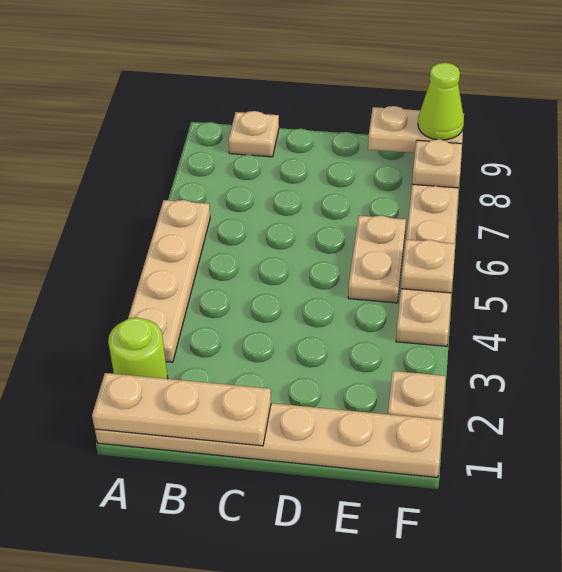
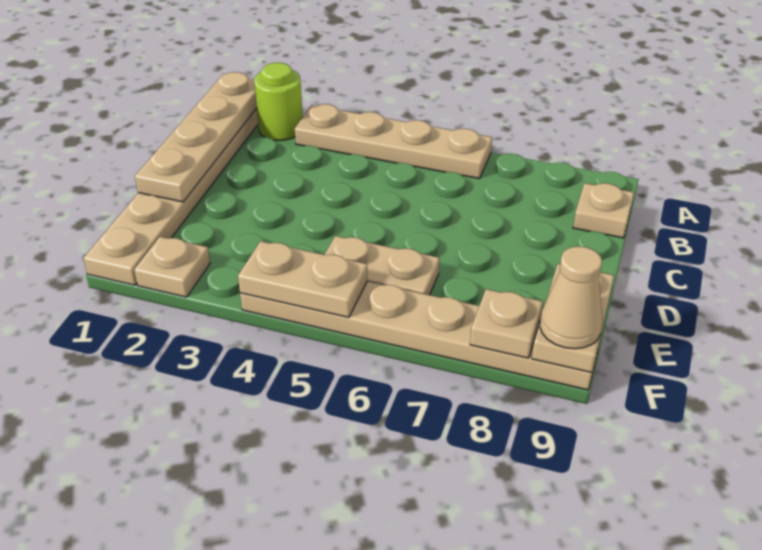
tan plate A1:C1 level 2 -> tan plate A1:D1 level 2
tan plate F5 level 2 -> tan plate F4:F5 level 2
lime cone F9 level 3 -> tan cone F9 level 3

[TASK ITEM]:
Print the material exactly as given, but not the pictures.

[OUTPUT OF THE EXERCISE]:
tan plate A1:C1 level 2 -> tan plate A1:D1 level 2
tan plate F5 level 2 -> tan plate F4:F5 level 2
lime cone F9 level 3 -> tan cone F9 level 3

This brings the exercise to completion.